* [Task item] Copy out all the entries word for word.

* [Data for processing]
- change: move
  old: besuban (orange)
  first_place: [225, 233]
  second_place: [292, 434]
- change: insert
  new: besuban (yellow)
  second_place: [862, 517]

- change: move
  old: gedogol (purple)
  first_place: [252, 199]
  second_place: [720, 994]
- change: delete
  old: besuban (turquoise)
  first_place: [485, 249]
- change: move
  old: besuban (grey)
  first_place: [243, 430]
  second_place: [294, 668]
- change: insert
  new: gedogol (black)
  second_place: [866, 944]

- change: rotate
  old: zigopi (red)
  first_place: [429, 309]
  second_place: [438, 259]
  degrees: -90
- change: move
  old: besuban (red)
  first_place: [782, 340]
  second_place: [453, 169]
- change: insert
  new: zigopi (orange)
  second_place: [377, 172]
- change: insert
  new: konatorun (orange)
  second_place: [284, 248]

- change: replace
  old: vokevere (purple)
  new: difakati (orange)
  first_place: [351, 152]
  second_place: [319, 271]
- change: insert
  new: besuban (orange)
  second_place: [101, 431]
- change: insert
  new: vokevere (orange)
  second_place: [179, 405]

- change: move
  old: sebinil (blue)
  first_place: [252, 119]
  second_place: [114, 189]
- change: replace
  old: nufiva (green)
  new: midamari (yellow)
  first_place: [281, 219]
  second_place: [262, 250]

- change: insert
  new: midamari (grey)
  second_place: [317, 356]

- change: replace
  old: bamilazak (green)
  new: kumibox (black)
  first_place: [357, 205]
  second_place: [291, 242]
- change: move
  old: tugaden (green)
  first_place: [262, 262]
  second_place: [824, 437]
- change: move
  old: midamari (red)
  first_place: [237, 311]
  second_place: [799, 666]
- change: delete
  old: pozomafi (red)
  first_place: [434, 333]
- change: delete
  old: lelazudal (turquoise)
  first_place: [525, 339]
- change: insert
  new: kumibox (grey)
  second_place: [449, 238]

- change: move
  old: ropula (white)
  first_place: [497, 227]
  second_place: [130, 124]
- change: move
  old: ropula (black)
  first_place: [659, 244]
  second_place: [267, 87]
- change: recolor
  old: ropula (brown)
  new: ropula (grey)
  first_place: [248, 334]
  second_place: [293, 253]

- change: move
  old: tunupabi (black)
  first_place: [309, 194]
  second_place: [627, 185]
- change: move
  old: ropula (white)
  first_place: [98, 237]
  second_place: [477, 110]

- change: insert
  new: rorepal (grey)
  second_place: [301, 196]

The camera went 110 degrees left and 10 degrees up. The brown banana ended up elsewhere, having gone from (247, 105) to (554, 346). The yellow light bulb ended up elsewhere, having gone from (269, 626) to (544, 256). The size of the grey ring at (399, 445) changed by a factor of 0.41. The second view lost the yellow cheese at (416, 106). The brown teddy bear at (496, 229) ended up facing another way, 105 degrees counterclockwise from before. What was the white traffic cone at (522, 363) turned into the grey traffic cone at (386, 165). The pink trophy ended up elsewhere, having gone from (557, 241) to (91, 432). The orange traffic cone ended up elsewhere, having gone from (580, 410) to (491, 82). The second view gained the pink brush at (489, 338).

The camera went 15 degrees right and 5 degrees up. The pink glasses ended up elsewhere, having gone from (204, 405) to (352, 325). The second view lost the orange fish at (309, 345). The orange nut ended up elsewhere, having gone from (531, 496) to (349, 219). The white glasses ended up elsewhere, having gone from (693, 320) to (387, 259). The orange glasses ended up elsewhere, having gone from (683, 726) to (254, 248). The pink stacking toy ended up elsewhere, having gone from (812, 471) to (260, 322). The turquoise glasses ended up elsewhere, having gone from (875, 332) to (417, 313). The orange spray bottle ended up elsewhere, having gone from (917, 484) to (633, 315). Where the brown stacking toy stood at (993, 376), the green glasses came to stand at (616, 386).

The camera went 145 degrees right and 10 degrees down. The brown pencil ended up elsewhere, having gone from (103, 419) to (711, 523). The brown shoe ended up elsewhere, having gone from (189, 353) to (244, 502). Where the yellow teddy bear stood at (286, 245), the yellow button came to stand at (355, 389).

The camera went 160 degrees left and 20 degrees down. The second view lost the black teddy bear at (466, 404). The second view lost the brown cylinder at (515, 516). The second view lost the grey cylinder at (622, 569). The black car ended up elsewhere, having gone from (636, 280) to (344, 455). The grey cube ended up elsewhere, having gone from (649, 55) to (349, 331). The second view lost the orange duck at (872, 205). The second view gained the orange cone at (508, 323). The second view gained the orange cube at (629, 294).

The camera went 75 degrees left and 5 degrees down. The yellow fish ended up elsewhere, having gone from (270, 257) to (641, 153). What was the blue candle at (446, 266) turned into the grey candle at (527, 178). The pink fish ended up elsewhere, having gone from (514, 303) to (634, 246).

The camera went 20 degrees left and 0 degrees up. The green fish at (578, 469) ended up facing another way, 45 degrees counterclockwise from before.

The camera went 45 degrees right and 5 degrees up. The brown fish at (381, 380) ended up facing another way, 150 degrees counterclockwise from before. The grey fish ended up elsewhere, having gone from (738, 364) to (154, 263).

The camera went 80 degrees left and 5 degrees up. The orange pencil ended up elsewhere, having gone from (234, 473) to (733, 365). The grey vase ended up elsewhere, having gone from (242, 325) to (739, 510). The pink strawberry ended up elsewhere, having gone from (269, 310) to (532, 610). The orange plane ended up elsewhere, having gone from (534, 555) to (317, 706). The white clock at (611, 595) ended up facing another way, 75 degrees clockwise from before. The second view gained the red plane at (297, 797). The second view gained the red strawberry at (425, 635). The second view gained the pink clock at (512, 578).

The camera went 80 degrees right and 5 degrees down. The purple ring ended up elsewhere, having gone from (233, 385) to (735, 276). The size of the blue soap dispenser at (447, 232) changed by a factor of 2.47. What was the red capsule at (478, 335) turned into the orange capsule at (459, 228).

* [Solved exercise]
- change: move
  old: besuban (orange)
  first_place: [225, 233]
  second_place: [292, 434]
- change: insert
  new: besuban (yellow)
  second_place: [862, 517]

- change: move
  old: gedogol (purple)
  first_place: [252, 199]
  second_place: [720, 994]
- change: delete
  old: besuban (turquoise)
  first_place: [485, 249]
- change: move
  old: besuban (grey)
  first_place: [243, 430]
  second_place: [294, 668]
- change: insert
  new: gedogol (black)
  second_place: [866, 944]

- change: rotate
  old: zigopi (red)
  first_place: [429, 309]
  second_place: [438, 259]
  degrees: -90
- change: move
  old: besuban (red)
  first_place: [782, 340]
  second_place: [453, 169]
- change: insert
  new: zigopi (orange)
  second_place: [377, 172]
- change: insert
  new: konatorun (orange)
  second_place: [284, 248]

- change: replace
  old: vokevere (purple)
  new: difakati (orange)
  first_place: [351, 152]
  second_place: [319, 271]
- change: insert
  new: besuban (orange)
  second_place: [101, 431]
- change: insert
  new: vokevere (orange)
  second_place: [179, 405]

- change: move
  old: sebinil (blue)
  first_place: [252, 119]
  second_place: [114, 189]
- change: replace
  old: nufiva (green)
  new: midamari (yellow)
  first_place: [281, 219]
  second_place: [262, 250]

- change: insert
  new: midamari (grey)
  second_place: [317, 356]

- change: replace
  old: bamilazak (green)
  new: kumibox (black)
  first_place: [357, 205]
  second_place: [291, 242]
- change: move
  old: tugaden (green)
  first_place: [262, 262]
  second_place: [824, 437]
- change: move
  old: midamari (red)
  first_place: [237, 311]
  second_place: [799, 666]
- change: delete
  old: pozomafi (red)
  first_place: [434, 333]
- change: delete
  old: lelazudal (turquoise)
  first_place: [525, 339]
- change: insert
  new: kumibox (grey)
  second_place: [449, 238]

- change: move
  old: ropula (white)
  first_place: [497, 227]
  second_place: [130, 124]
- change: move
  old: ropula (black)
  first_place: [659, 244]
  second_place: [267, 87]
- change: recolor
  old: ropula (brown)
  new: ropula (grey)
  first_place: [248, 334]
  second_place: [293, 253]

- change: move
  old: tunupabi (black)
  first_place: [309, 194]
  second_place: [627, 185]
- change: move
  old: ropula (white)
  first_place: [98, 237]
  second_place: [477, 110]

- change: insert
  new: rorepal (grey)
  second_place: [301, 196]

The camera went 110 degrees left and 10 degrees up. The brown banana ended up elsewhere, having gone from (247, 105) to (554, 346). The yellow light bulb ended up elsewhere, having gone from (269, 626) to (544, 256). The size of the grey ring at (399, 445) changed by a factor of 0.41. The second view lost the yellow cheese at (416, 106). The brown teddy bear at (496, 229) ended up facing another way, 105 degrees counterclockwise from before. What was the white traffic cone at (522, 363) turned into the grey traffic cone at (386, 165). The pink trophy ended up elsewhere, having gone from (557, 241) to (91, 432). The orange traffic cone ended up elsewhere, having gone from (580, 410) to (491, 82). The second view gained the pink brush at (489, 338).

The camera went 15 degrees right and 5 degrees up. The pink glasses ended up elsewhere, having gone from (204, 405) to (352, 325). The second view lost the orange fish at (309, 345). The orange nut ended up elsewhere, having gone from (531, 496) to (349, 219). The white glasses ended up elsewhere, having gone from (693, 320) to (387, 259). The orange glasses ended up elsewhere, having gone from (683, 726) to (254, 248). The pink stacking toy ended up elsewhere, having gone from (812, 471) to (260, 322). The turquoise glasses ended up elsewhere, having gone from (875, 332) to (417, 313). The orange spray bottle ended up elsewhere, having gone from (917, 484) to (633, 315). Where the brown stacking toy stood at (993, 376), the green glasses came to stand at (616, 386).

The camera went 145 degrees right and 10 degrees down. The brown pencil ended up elsewhere, having gone from (103, 419) to (711, 523). The brown shoe ended up elsewhere, having gone from (189, 353) to (244, 502). Where the yellow teddy bear stood at (286, 245), the yellow button came to stand at (355, 389).

The camera went 160 degrees left and 20 degrees down. The second view lost the black teddy bear at (466, 404). The second view lost the brown cylinder at (515, 516). The second view lost the grey cylinder at (622, 569). The black car ended up elsewhere, having gone from (636, 280) to (344, 455). The grey cube ended up elsewhere, having gone from (649, 55) to (349, 331). The second view lost the orange duck at (872, 205). The second view gained the orange cone at (508, 323). The second view gained the orange cube at (629, 294).

The camera went 75 degrees left and 5 degrees down. The yellow fish ended up elsewhere, having gone from (270, 257) to (641, 153). What was the blue candle at (446, 266) turned into the grey candle at (527, 178). The pink fish ended up elsewhere, having gone from (514, 303) to (634, 246).

The camera went 20 degrees left and 0 degrees up. The green fish at (578, 469) ended up facing another way, 45 degrees counterclockwise from before.

The camera went 45 degrees right and 5 degrees up. The brown fish at (381, 380) ended up facing another way, 150 degrees counterclockwise from before. The grey fish ended up elsewhere, having gone from (738, 364) to (154, 263).

The camera went 80 degrees left and 5 degrees up. The orange pencil ended up elsewhere, having gone from (234, 473) to (733, 365). The grey vase ended up elsewhere, having gone from (242, 325) to (739, 510). The pink strawberry ended up elsewhere, having gone from (269, 310) to (532, 610). The orange plane ended up elsewhere, having gone from (534, 555) to (317, 706). The white clock at (611, 595) ended up facing another way, 75 degrees clockwise from before. The second view gained the red plane at (297, 797). The second view gained the red strawberry at (425, 635). The second view gained the pink clock at (512, 578).

The camera went 80 degrees right and 5 degrees down. The purple ring ended up elsewhere, having gone from (233, 385) to (735, 276). The size of the blue soap dispenser at (447, 232) changed by a factor of 2.47. What was the red capsule at (478, 335) turned into the orange capsule at (459, 228).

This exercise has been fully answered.